Version difference data
----
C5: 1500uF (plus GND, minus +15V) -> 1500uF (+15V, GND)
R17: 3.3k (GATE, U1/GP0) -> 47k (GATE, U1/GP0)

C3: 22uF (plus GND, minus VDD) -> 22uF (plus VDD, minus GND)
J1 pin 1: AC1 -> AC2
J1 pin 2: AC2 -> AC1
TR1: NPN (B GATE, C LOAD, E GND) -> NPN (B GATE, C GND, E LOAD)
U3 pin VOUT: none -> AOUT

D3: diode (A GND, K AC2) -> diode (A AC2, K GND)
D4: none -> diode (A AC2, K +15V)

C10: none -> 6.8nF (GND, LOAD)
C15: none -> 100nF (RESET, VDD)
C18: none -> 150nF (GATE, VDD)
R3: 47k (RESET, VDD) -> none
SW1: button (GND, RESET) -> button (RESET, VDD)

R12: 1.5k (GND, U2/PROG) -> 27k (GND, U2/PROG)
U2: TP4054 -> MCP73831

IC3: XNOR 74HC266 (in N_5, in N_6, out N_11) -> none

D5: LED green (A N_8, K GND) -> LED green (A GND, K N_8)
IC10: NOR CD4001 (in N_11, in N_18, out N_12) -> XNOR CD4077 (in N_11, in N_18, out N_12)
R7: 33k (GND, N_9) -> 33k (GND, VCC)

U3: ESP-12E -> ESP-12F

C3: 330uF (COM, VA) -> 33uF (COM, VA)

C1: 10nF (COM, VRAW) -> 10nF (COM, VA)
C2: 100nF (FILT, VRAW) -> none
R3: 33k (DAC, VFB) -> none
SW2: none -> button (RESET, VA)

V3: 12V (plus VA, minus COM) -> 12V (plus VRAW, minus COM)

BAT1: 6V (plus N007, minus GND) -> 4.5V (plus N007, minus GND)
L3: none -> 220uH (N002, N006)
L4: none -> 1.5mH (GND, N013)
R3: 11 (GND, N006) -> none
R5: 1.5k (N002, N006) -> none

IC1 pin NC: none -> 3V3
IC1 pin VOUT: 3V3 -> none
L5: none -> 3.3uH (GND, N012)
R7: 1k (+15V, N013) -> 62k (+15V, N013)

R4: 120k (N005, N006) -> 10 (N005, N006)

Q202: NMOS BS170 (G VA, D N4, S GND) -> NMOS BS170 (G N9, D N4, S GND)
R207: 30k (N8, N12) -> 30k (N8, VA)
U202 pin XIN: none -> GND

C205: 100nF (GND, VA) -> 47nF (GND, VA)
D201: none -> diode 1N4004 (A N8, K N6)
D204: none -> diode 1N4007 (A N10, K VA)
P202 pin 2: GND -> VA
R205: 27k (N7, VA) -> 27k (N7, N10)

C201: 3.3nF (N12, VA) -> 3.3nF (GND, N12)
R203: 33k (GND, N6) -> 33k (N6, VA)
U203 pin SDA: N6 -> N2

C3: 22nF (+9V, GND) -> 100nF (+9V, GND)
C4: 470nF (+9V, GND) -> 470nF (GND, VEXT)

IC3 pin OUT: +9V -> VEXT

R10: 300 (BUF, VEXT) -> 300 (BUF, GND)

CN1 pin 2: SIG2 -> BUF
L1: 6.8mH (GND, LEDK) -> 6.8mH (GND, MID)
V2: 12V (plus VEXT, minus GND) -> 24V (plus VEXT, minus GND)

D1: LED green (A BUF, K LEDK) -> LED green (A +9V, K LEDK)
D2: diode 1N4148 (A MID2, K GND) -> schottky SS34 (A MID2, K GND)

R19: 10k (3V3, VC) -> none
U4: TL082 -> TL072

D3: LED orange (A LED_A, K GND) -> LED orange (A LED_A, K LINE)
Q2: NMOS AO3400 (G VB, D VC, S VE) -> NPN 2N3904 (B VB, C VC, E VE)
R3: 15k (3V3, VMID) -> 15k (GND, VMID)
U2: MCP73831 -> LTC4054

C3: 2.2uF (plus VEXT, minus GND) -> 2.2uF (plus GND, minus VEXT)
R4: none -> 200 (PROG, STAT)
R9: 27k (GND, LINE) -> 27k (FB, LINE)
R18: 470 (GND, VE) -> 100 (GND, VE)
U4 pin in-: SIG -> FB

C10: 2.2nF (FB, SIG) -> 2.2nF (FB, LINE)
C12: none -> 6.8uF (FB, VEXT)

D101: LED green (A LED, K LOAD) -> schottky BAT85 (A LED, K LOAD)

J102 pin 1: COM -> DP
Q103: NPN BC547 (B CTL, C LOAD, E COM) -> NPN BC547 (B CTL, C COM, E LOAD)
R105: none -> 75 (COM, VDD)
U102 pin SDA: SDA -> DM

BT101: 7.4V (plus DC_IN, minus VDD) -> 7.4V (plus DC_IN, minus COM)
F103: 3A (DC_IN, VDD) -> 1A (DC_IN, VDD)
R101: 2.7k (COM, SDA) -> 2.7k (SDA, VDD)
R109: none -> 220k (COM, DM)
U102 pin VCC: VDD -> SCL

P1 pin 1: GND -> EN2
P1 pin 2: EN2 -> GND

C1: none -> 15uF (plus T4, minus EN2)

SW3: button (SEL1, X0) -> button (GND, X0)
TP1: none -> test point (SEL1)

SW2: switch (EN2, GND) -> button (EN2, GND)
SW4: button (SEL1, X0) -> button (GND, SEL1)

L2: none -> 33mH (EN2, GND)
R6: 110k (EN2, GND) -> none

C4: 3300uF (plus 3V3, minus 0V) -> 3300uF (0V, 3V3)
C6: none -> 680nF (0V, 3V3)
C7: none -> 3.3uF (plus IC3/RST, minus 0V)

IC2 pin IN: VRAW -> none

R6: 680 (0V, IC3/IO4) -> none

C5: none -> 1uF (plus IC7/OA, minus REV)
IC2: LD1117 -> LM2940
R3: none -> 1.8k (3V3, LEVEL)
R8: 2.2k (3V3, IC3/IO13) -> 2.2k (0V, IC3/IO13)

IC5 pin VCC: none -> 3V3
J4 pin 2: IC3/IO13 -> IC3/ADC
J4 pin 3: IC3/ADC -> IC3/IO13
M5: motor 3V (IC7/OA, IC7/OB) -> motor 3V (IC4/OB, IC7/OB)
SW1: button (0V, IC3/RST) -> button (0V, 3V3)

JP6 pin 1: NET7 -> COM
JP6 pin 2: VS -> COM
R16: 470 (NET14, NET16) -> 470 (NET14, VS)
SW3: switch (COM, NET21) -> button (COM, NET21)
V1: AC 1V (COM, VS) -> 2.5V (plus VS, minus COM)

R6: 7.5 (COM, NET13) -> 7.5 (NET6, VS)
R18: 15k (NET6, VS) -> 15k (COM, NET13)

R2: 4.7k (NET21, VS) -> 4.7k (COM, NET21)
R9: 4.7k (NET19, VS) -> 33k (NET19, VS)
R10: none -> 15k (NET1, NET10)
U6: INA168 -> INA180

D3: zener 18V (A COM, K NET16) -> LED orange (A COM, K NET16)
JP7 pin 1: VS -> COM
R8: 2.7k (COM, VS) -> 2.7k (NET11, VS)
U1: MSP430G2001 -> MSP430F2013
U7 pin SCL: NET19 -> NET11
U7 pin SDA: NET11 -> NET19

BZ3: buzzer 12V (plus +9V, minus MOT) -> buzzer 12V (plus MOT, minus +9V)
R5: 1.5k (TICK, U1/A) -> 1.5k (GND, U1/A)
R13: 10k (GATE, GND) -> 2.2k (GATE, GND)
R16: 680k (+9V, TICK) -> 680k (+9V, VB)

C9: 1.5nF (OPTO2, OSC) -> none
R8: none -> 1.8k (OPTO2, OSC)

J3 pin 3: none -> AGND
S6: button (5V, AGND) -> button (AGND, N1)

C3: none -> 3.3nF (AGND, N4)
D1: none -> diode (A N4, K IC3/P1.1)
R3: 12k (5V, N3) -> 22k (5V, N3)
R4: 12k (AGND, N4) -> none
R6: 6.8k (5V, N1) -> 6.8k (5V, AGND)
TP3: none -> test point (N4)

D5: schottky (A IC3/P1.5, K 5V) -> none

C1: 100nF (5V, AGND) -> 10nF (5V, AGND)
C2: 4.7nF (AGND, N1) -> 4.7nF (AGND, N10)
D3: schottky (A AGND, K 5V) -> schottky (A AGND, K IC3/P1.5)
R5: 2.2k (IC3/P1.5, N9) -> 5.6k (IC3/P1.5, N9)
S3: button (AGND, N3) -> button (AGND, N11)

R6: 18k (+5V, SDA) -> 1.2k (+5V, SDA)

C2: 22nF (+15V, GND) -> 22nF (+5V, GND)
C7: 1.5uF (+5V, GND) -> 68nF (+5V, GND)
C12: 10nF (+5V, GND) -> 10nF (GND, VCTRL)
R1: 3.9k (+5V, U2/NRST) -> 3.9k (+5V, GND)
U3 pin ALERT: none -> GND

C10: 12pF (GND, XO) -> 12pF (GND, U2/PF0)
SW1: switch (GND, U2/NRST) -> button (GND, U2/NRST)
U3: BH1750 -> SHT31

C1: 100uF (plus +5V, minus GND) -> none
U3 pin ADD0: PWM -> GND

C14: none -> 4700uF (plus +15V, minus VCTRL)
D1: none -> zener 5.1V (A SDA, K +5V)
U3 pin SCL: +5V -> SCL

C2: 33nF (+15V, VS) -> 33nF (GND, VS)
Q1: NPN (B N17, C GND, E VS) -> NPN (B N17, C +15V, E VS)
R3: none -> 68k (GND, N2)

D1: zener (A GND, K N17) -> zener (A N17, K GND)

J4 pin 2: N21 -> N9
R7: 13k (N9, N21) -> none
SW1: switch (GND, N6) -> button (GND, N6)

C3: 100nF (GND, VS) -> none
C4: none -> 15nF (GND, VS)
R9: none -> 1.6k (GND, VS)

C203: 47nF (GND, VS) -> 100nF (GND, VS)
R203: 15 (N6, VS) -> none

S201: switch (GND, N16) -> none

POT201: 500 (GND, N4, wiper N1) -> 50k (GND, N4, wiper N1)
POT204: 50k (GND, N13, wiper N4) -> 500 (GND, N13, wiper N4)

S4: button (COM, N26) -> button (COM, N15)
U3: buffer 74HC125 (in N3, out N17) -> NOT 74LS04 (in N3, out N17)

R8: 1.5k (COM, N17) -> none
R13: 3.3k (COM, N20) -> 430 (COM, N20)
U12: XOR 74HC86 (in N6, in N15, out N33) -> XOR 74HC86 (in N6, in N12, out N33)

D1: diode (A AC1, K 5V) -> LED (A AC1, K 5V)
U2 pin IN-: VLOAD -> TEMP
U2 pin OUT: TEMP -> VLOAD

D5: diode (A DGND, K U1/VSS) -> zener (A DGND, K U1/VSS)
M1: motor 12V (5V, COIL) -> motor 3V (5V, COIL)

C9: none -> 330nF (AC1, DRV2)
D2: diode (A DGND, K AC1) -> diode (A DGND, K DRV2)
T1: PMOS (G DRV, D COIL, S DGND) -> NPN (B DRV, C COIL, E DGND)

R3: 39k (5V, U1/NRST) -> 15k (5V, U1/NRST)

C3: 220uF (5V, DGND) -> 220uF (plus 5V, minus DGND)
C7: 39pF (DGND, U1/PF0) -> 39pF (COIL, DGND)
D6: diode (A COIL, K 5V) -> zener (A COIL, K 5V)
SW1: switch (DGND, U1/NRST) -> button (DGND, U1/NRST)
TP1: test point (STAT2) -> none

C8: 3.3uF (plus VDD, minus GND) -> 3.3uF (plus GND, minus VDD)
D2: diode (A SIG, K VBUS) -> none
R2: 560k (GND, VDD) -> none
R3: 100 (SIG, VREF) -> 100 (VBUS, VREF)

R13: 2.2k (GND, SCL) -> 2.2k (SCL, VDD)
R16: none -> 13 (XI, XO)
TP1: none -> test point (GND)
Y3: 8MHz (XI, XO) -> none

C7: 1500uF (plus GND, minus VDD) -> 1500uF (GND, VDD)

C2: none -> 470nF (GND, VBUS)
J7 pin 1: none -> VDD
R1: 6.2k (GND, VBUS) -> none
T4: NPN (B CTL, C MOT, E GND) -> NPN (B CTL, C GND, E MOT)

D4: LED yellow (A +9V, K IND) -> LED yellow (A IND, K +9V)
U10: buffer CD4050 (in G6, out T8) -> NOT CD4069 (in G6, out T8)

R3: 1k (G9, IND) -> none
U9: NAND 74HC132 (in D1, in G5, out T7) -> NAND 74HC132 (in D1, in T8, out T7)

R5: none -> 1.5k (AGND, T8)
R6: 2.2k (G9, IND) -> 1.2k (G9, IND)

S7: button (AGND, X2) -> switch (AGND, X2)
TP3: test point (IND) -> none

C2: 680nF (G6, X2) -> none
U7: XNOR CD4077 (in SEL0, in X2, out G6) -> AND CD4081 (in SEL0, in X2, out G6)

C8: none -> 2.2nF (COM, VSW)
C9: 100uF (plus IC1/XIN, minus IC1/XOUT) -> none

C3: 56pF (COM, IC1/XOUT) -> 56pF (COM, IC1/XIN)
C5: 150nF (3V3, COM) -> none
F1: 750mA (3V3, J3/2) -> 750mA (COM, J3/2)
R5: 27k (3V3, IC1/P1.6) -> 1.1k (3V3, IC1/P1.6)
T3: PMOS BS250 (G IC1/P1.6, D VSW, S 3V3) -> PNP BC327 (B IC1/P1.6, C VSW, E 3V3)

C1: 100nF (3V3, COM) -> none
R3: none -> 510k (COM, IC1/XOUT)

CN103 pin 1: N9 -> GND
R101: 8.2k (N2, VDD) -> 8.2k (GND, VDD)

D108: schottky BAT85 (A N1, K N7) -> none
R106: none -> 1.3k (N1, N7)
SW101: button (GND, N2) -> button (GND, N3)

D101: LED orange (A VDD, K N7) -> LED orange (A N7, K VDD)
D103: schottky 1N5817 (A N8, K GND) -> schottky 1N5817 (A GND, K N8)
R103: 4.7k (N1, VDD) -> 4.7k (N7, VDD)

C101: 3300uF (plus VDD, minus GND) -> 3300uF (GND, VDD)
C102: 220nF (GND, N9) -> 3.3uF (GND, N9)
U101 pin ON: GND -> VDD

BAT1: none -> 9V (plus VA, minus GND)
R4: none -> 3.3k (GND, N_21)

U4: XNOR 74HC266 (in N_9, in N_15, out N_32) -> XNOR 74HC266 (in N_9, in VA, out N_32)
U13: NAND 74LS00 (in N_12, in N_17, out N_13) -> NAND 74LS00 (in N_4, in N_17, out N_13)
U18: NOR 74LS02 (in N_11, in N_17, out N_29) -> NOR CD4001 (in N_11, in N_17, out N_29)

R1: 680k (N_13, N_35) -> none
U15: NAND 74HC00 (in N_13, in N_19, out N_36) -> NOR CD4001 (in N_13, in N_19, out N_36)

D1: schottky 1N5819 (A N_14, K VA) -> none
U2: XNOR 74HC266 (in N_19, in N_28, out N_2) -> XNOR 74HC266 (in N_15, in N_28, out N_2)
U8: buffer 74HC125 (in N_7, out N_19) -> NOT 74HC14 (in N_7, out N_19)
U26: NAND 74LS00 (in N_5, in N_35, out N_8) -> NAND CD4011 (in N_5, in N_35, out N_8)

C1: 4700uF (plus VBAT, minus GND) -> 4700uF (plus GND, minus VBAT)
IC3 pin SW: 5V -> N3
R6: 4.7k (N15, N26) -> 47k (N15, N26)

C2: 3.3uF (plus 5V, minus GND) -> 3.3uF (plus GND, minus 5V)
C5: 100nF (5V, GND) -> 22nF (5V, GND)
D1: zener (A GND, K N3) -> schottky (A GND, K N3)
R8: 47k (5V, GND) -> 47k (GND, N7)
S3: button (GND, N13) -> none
----
EXERCISE DESCRIPTION: Having located the line containing "C5: 100nF (5V, GND) -> 22nF (5V, GND)", set it down along with every line after it through the end of the data, reproducing each exactly.

ANSWER SECTION:
C5: 100nF (5V, GND) -> 22nF (5V, GND)
D1: zener (A GND, K N3) -> schottky (A GND, K N3)
R8: 47k (5V, GND) -> 47k (GND, N7)
S3: button (GND, N13) -> none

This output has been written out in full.